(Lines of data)
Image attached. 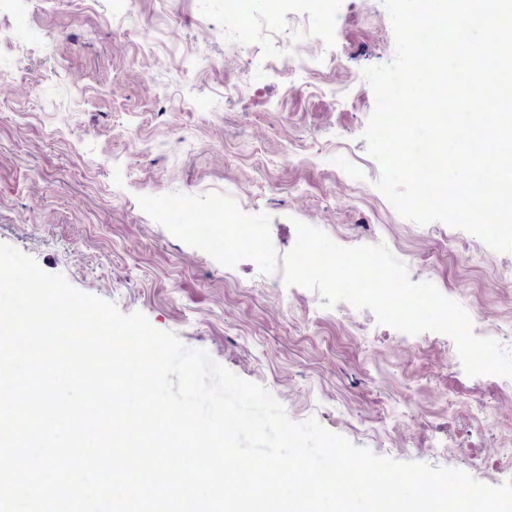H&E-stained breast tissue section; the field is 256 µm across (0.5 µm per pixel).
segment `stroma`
I'll list each match as a JSON object with an SVG mask.
<instances>
[{
	"instance_id": "obj_1",
	"label": "stroma",
	"mask_w": 512,
	"mask_h": 512,
	"mask_svg": "<svg viewBox=\"0 0 512 512\" xmlns=\"http://www.w3.org/2000/svg\"><path fill=\"white\" fill-rule=\"evenodd\" d=\"M281 41L224 0H6L0 7V242L79 291L143 313L290 420L375 455L512 482V391L468 376L451 337L409 335L274 279L296 222L352 247L385 242L512 350V253L401 217L361 135L362 70L394 57L383 0H288ZM52 31L49 39L41 31ZM307 71L286 76L282 51ZM262 225L224 254L214 201Z\"/></svg>"
}]
</instances>
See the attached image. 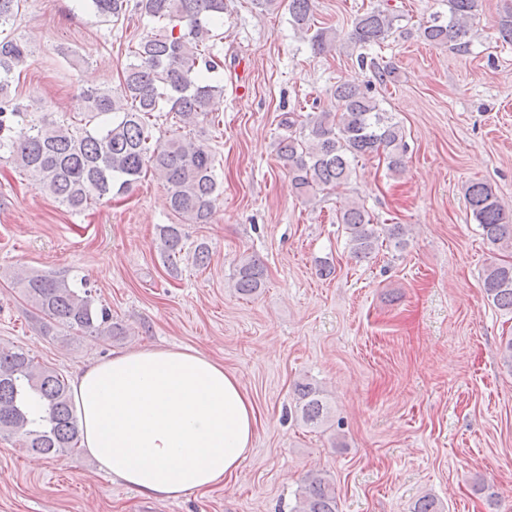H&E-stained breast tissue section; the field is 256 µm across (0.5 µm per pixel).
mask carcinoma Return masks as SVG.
I'll use <instances>...</instances> for the list:
<instances>
[{
    "mask_svg": "<svg viewBox=\"0 0 512 512\" xmlns=\"http://www.w3.org/2000/svg\"><path fill=\"white\" fill-rule=\"evenodd\" d=\"M91 2L95 14L109 22L126 15L129 7V0ZM445 2L448 12L435 13L420 24V37L467 53L476 38L473 17L478 0ZM21 6L22 0H0V152L70 212L128 193L146 171L157 176L170 211L179 219L159 229L160 255L167 269L176 272L186 247L182 225L212 220L218 191L215 156L205 141L177 132L162 140L153 131L163 117L176 119L180 129L215 122L210 105L223 87L213 83L211 73L224 63L214 52L213 28L224 21V0H136V9L156 22L158 30L130 47L118 91L83 89L91 118L108 117L92 132L83 126L33 119L28 107L11 97L14 70L28 54L27 46L10 31ZM288 13L293 29L309 40L314 53L331 51L337 30L316 27L315 0H288ZM401 20L396 10L374 6L355 16L347 40L358 48L379 47L400 29ZM360 64L373 69L381 85L394 74L373 57H360ZM333 97L334 110L309 112L299 123L285 120L290 134L277 143V157L292 190L306 200L348 181L361 160L382 155L388 170L405 168L408 144L403 127L380 107L370 89L343 83L336 86ZM466 201L492 254L483 270L487 300L500 310L512 311V262L495 257L512 249V210L484 182L468 186ZM336 223L344 226L350 253L359 261L371 257L386 241L402 246L408 234L403 224L375 223L356 200H347L336 210ZM265 280L266 269L254 256L241 259L232 277L233 288L244 296L258 293ZM19 283L28 301L58 324L85 336L124 335L87 288L47 275L21 277ZM296 392L304 423L317 425L327 419L320 389L300 382ZM33 399L40 404L36 418L30 410ZM2 434L19 438L48 459L71 452L80 441L68 380L17 347L0 348ZM292 512H337L330 476L319 471L309 474Z\"/></svg>",
    "mask_w": 512,
    "mask_h": 512,
    "instance_id": "1",
    "label": "carcinoma"
}]
</instances>
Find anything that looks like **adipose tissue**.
Instances as JSON below:
<instances>
[{
	"mask_svg": "<svg viewBox=\"0 0 512 512\" xmlns=\"http://www.w3.org/2000/svg\"><path fill=\"white\" fill-rule=\"evenodd\" d=\"M72 389L83 452L150 498L222 486L254 444L256 414L238 377L195 348L117 352L77 371Z\"/></svg>",
	"mask_w": 512,
	"mask_h": 512,
	"instance_id": "obj_1",
	"label": "adipose tissue"
}]
</instances>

**GIVEN TASK**:
Copy only this span: the line that contains "Find anything that", the last line, and every line between them.

**EXERCISE OUTPUT**:
Find anything that looks like **adipose tissue**.
Instances as JSON below:
<instances>
[{
	"mask_svg": "<svg viewBox=\"0 0 512 512\" xmlns=\"http://www.w3.org/2000/svg\"><path fill=\"white\" fill-rule=\"evenodd\" d=\"M72 389L83 452L150 498L222 486L254 444L256 414L238 377L195 348L117 352L77 371Z\"/></svg>",
	"mask_w": 512,
	"mask_h": 512,
	"instance_id": "obj_1",
	"label": "adipose tissue"
}]
</instances>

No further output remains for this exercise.